Aim:
Reproduce every line of the material below verbatim, leaving the pictures out of your answer.

Stored records:
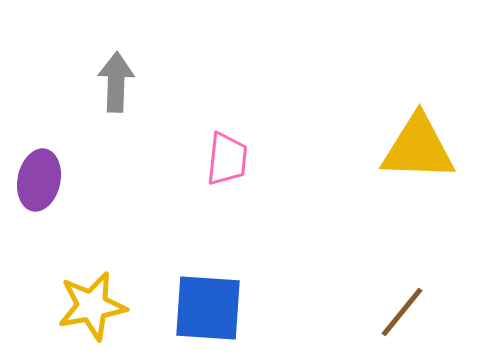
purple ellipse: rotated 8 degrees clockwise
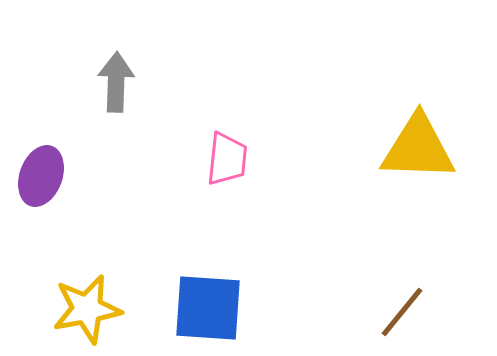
purple ellipse: moved 2 px right, 4 px up; rotated 8 degrees clockwise
yellow star: moved 5 px left, 3 px down
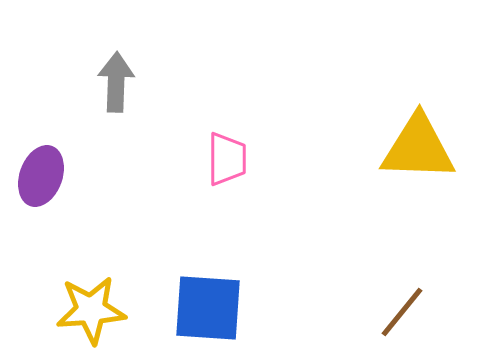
pink trapezoid: rotated 6 degrees counterclockwise
yellow star: moved 4 px right, 1 px down; rotated 6 degrees clockwise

Response to this task:
purple ellipse: rotated 8 degrees clockwise
purple ellipse: moved 2 px right, 4 px up; rotated 8 degrees clockwise
yellow star: moved 5 px left, 3 px down
pink trapezoid: rotated 6 degrees counterclockwise
yellow star: moved 4 px right, 1 px down; rotated 6 degrees clockwise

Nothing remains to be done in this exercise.